= Data entries =
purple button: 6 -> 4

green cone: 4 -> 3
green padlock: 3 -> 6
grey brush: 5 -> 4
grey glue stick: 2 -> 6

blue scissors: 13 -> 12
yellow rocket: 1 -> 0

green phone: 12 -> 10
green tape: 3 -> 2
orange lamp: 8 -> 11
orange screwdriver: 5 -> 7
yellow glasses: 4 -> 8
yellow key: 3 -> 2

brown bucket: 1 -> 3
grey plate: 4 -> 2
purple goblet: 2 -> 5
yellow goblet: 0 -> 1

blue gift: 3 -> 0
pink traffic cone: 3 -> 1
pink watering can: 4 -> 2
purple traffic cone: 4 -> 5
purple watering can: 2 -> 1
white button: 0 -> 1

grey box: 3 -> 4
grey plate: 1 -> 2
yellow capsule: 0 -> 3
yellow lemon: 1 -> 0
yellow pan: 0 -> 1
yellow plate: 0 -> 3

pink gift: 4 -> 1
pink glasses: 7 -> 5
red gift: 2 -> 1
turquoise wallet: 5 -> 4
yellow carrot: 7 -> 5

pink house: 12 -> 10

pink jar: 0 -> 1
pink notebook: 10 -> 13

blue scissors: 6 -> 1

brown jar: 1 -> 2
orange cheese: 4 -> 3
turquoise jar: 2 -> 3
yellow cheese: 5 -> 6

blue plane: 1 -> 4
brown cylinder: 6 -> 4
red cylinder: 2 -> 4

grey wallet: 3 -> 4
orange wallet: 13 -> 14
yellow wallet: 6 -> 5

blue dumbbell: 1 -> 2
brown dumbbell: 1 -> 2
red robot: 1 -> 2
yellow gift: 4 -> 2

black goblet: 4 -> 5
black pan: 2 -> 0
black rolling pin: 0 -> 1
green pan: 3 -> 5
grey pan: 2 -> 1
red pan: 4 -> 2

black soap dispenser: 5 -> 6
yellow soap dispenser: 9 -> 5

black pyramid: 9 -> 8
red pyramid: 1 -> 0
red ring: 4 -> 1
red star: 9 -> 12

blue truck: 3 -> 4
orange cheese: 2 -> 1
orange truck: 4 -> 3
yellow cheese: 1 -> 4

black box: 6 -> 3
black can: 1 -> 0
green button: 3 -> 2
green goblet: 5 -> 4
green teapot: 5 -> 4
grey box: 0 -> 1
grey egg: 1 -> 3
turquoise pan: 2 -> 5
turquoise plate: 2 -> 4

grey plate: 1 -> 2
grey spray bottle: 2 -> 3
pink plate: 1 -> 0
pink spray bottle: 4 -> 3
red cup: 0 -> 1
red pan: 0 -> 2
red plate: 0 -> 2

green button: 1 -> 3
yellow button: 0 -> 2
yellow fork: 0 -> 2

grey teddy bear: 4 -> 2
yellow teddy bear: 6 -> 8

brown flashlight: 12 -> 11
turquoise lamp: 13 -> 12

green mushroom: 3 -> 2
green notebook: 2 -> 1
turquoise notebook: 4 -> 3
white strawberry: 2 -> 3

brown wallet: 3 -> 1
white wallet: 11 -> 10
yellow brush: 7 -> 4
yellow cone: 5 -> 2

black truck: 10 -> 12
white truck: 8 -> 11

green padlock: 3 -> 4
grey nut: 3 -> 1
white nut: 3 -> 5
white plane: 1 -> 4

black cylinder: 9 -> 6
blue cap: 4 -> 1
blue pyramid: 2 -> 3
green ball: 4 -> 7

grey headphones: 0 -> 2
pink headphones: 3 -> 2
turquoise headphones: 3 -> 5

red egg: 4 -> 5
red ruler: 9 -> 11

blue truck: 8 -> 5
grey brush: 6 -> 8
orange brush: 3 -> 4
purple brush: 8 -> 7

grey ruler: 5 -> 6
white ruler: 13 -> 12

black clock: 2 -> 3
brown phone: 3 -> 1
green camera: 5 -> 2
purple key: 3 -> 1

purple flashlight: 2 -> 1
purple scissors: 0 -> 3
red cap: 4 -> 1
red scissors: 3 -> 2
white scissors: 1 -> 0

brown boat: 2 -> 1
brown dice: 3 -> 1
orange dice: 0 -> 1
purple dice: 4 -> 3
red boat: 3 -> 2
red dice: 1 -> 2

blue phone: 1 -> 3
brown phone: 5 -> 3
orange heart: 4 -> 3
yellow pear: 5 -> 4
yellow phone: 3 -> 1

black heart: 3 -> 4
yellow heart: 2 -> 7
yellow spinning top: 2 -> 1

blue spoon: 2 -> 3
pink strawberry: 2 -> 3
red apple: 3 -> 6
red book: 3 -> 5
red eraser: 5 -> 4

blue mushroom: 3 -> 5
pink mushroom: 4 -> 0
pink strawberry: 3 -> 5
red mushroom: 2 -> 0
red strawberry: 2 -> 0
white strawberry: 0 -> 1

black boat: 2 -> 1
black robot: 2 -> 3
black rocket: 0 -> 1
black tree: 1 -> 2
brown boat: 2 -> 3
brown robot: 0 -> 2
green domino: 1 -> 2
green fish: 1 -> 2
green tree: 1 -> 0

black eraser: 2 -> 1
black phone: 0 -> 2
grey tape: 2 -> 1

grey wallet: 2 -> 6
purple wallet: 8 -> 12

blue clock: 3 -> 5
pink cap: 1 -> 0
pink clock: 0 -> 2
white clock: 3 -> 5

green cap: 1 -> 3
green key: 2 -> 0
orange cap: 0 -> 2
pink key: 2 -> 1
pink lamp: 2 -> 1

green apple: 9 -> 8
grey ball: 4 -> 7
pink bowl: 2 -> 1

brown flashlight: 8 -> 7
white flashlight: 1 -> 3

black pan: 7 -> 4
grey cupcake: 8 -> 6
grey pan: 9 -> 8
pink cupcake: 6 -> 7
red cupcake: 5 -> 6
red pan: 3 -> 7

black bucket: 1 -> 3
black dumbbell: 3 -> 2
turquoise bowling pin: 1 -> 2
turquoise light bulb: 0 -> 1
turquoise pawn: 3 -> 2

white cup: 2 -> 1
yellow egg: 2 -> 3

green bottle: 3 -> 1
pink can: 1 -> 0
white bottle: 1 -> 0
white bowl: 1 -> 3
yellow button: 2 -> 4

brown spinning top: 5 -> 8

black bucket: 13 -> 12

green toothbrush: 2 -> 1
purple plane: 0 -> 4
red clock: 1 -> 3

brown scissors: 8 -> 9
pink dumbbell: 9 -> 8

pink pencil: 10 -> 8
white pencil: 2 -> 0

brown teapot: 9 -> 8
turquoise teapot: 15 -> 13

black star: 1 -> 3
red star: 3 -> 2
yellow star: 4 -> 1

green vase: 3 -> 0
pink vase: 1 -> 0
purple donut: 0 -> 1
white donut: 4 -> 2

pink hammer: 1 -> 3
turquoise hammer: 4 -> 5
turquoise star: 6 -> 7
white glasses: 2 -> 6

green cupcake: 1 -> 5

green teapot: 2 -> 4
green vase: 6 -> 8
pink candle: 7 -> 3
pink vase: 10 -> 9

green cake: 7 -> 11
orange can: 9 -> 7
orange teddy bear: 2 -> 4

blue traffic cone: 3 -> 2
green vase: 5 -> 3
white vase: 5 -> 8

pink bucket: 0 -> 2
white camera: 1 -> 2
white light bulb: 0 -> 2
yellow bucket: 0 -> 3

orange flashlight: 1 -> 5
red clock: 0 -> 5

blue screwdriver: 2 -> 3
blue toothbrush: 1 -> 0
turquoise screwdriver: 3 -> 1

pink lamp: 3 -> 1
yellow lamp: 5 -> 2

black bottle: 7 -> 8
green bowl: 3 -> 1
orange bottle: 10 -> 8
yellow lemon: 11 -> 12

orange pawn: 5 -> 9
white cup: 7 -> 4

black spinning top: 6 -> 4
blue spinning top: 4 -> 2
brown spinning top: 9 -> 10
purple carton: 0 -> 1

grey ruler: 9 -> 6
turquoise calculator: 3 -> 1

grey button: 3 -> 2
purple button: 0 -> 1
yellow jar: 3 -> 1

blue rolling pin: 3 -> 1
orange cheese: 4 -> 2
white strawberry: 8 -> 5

= About this task =
In the data above, find the line that contains "purple goblet: 2 -> 5" and the line that contains "orange cheese: 2 -> 1". Repeat exactly those lines and every line between them, and only those.

= Final answer =
purple goblet: 2 -> 5
yellow goblet: 0 -> 1

blue gift: 3 -> 0
pink traffic cone: 3 -> 1
pink watering can: 4 -> 2
purple traffic cone: 4 -> 5
purple watering can: 2 -> 1
white button: 0 -> 1

grey box: 3 -> 4
grey plate: 1 -> 2
yellow capsule: 0 -> 3
yellow lemon: 1 -> 0
yellow pan: 0 -> 1
yellow plate: 0 -> 3

pink gift: 4 -> 1
pink glasses: 7 -> 5
red gift: 2 -> 1
turquoise wallet: 5 -> 4
yellow carrot: 7 -> 5

pink house: 12 -> 10

pink jar: 0 -> 1
pink notebook: 10 -> 13

blue scissors: 6 -> 1

brown jar: 1 -> 2
orange cheese: 4 -> 3
turquoise jar: 2 -> 3
yellow cheese: 5 -> 6

blue plane: 1 -> 4
brown cylinder: 6 -> 4
red cylinder: 2 -> 4

grey wallet: 3 -> 4
orange wallet: 13 -> 14
yellow wallet: 6 -> 5

blue dumbbell: 1 -> 2
brown dumbbell: 1 -> 2
red robot: 1 -> 2
yellow gift: 4 -> 2

black goblet: 4 -> 5
black pan: 2 -> 0
black rolling pin: 0 -> 1
green pan: 3 -> 5
grey pan: 2 -> 1
red pan: 4 -> 2

black soap dispenser: 5 -> 6
yellow soap dispenser: 9 -> 5

black pyramid: 9 -> 8
red pyramid: 1 -> 0
red ring: 4 -> 1
red star: 9 -> 12

blue truck: 3 -> 4
orange cheese: 2 -> 1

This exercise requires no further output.